● **Extracted material**:
◆ ◆ ◆ ◆ ◆
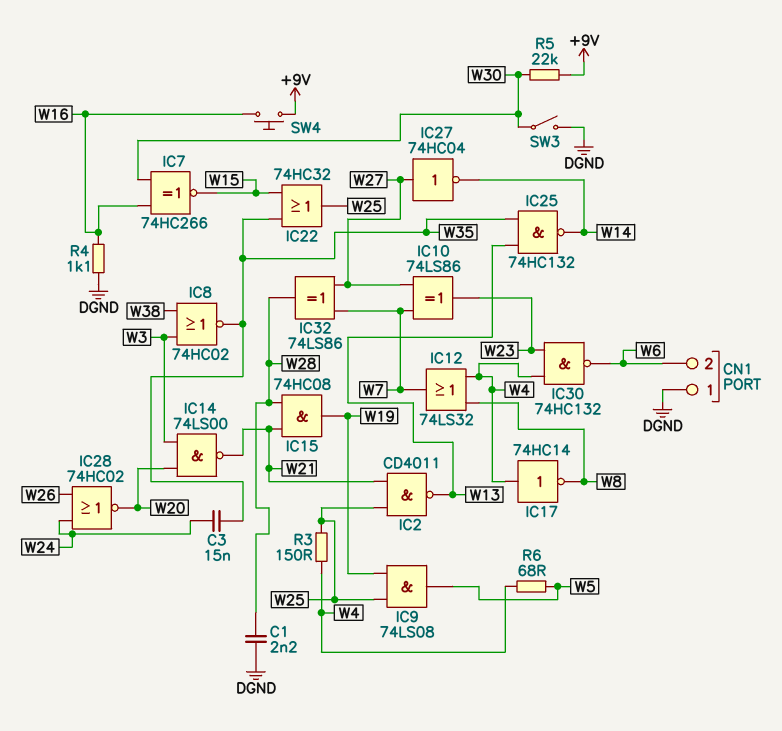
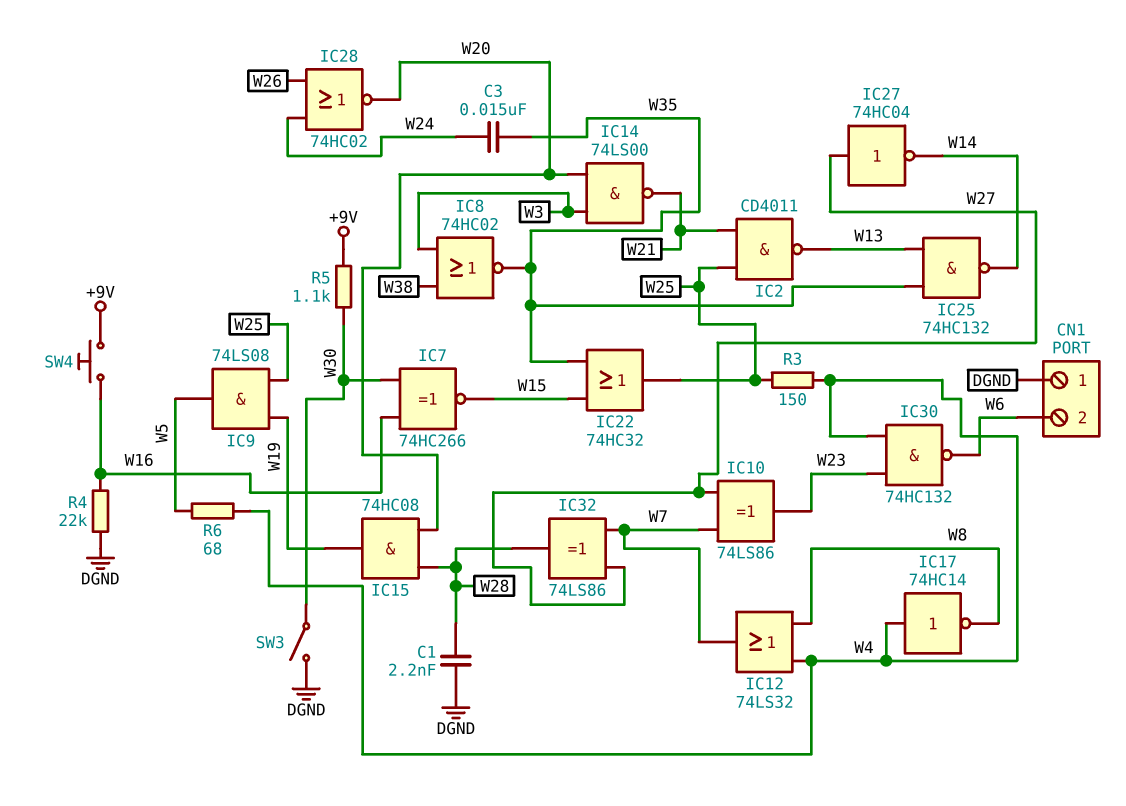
IC15: AND 74HC08 (in W21, in W28, out W19) -> AND 74HC08 (in W20, in W28, out W19)
R4: 1.1k (DGND, W16) -> 22k (DGND, W16)
R5: 22k (+9V, W30) -> 1.1k (+9V, W30)

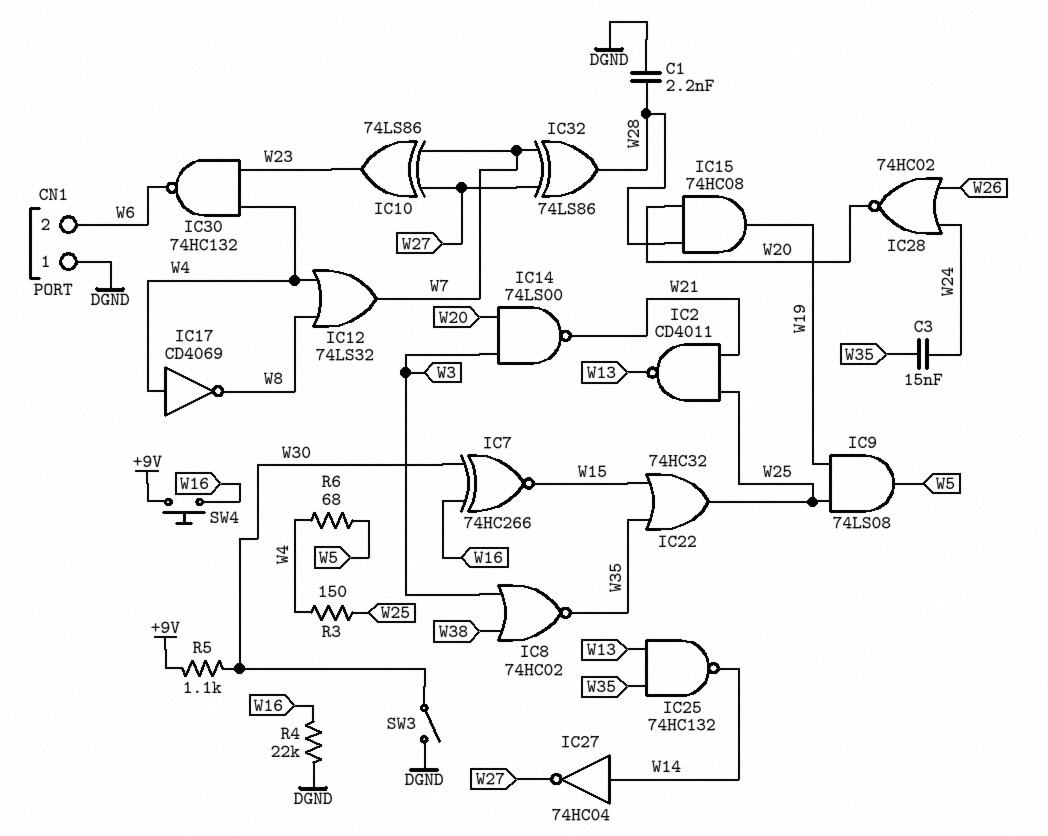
IC17: NOT 74HC14 (in W4, out W8) -> NOT CD4069 (in W4, out W8)
IC27: NOT 74HC04 (in W27, out W14) -> NOT 74HC04 (in W14, out W27)

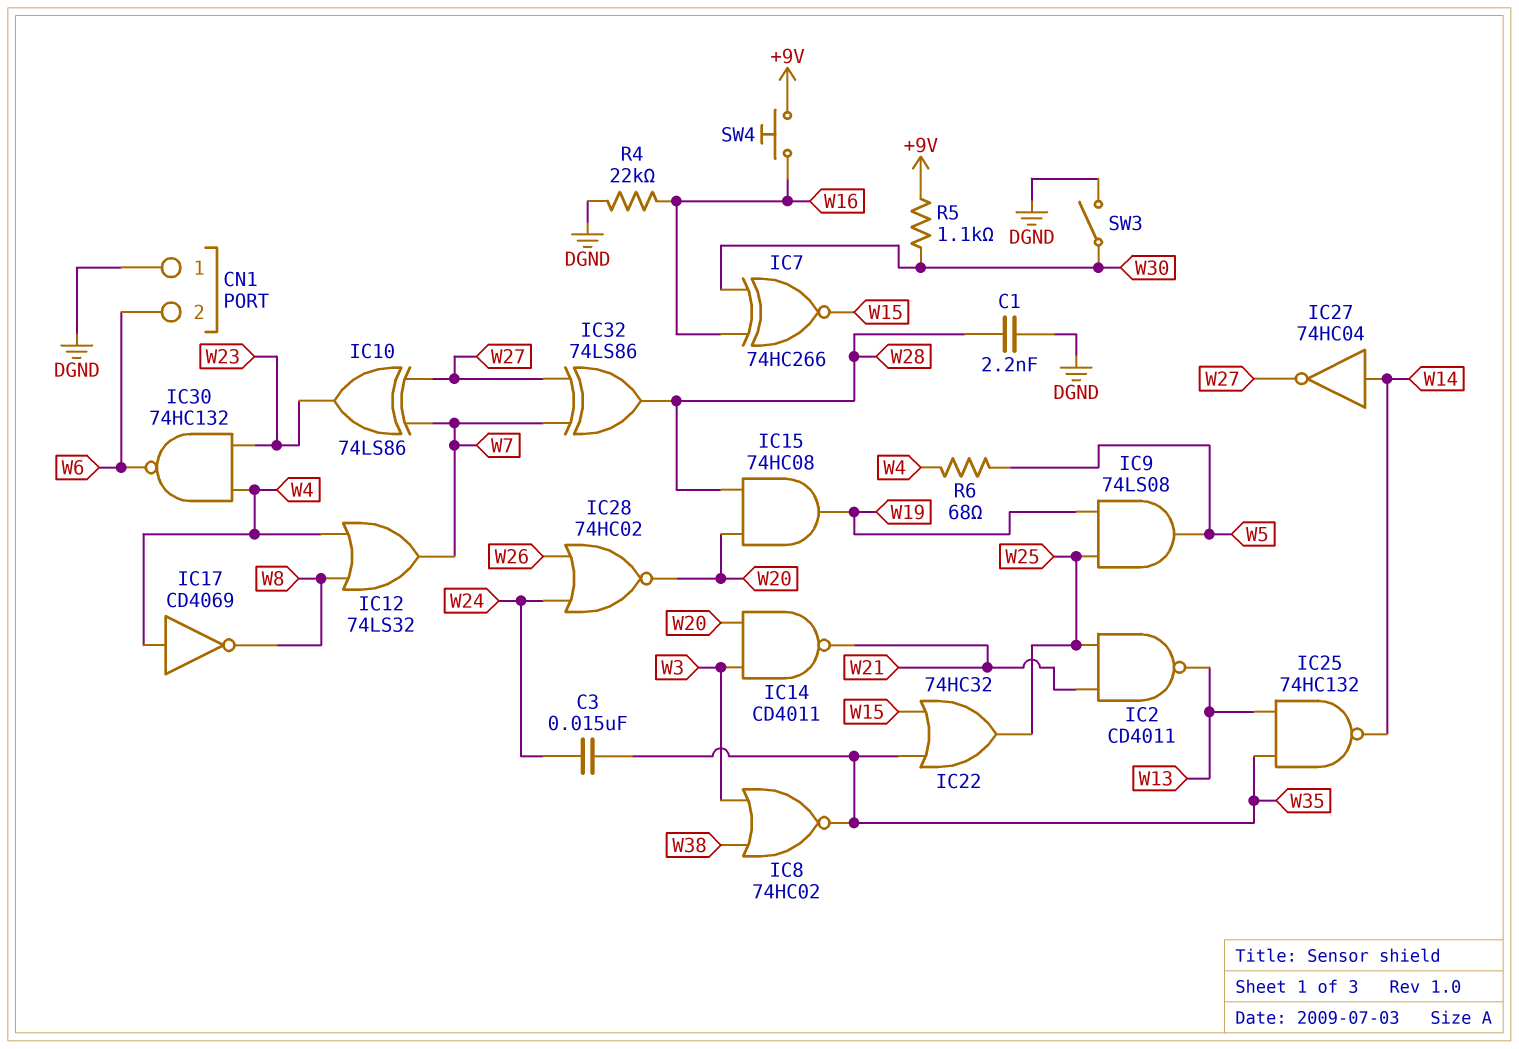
IC14: NAND 74LS00 (in W3, in W20, out W21) -> NAND CD4011 (in W3, in W20, out W21)
R3: 150 (W4, W25) -> none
◆ ◆ ◆ ◆ ◆
● **Task statement**: In the records above, find the line containing "R4: 1.1k (DGND, W16) -> 22k (DGND, W16)", then please restate it and each line after it word for word, pictures excluded.

● **Solution for this task**:
R4: 1.1k (DGND, W16) -> 22k (DGND, W16)
R5: 22k (+9V, W30) -> 1.1k (+9V, W30)

IC17: NOT 74HC14 (in W4, out W8) -> NOT CD4069 (in W4, out W8)
IC27: NOT 74HC04 (in W27, out W14) -> NOT 74HC04 (in W14, out W27)

IC14: NAND 74LS00 (in W3, in W20, out W21) -> NAND CD4011 (in W3, in W20, out W21)
R3: 150 (W4, W25) -> none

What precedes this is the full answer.